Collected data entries
--- Start ---
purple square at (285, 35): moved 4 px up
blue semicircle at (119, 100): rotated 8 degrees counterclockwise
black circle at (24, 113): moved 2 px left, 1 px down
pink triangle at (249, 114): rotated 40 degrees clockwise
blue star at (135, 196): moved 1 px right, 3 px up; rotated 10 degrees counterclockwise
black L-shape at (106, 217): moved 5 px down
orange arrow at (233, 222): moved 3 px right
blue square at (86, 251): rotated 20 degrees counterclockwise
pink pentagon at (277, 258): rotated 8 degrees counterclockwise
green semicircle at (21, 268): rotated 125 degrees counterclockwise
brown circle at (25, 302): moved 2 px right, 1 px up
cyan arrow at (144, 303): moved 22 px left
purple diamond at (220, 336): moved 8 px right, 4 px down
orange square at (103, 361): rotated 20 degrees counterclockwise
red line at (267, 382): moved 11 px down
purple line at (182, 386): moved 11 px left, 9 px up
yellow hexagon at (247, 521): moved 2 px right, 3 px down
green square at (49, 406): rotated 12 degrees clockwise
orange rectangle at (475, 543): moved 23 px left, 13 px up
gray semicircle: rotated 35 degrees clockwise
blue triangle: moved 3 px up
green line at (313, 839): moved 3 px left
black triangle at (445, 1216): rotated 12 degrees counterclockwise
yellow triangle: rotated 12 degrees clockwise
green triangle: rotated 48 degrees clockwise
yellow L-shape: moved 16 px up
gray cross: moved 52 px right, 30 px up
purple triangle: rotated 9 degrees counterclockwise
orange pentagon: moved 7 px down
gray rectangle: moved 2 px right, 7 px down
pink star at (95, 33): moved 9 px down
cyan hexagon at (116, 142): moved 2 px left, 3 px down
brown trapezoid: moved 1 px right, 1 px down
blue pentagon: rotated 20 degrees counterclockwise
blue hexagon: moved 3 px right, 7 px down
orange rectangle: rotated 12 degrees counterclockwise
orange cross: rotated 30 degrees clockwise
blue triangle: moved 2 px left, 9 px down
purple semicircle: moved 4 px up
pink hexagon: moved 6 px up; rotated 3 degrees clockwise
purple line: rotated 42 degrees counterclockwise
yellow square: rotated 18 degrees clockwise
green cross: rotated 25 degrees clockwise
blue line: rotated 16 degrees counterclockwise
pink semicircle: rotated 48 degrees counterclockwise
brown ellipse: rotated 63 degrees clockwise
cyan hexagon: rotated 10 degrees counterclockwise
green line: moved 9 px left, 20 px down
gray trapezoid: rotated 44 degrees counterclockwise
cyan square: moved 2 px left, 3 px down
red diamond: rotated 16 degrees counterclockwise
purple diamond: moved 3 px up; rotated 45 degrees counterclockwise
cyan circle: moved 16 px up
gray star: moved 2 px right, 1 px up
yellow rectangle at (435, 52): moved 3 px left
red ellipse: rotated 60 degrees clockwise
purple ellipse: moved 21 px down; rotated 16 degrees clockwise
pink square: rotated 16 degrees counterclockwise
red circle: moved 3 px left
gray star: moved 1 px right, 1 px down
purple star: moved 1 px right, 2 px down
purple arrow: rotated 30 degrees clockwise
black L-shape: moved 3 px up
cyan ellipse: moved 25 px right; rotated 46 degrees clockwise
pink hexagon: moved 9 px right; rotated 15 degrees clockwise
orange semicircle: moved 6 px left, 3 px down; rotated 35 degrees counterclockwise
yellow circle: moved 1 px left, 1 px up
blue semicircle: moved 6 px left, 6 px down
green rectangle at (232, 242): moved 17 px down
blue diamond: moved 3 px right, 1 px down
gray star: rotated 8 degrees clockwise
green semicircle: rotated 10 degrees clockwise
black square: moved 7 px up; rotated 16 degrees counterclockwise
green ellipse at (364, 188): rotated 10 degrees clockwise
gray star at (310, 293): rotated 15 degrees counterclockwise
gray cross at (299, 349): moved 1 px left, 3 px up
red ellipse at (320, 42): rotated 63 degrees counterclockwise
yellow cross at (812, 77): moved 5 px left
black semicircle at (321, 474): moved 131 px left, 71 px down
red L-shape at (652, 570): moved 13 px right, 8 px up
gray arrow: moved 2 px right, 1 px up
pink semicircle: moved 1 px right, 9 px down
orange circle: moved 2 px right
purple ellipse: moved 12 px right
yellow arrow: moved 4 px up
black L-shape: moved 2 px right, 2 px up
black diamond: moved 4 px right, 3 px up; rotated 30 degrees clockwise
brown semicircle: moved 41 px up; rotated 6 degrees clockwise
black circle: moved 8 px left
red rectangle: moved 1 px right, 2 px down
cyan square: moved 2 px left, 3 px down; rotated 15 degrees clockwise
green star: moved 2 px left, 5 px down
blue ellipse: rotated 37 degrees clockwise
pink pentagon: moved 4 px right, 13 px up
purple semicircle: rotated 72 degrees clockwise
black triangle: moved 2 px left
--- End ---
Rewrite the stretch from the start of the records through the line containing "blue star at", with "semicircle" changed to "half-circle" and nothing else altered.

-- Task answer --
purple square at (285, 35): moved 4 px up
blue half-circle at (119, 100): rotated 8 degrees counterclockwise
black circle at (24, 113): moved 2 px left, 1 px down
pink triangle at (249, 114): rotated 40 degrees clockwise
blue star at (135, 196): moved 1 px right, 3 px up; rotated 10 degrees counterclockwise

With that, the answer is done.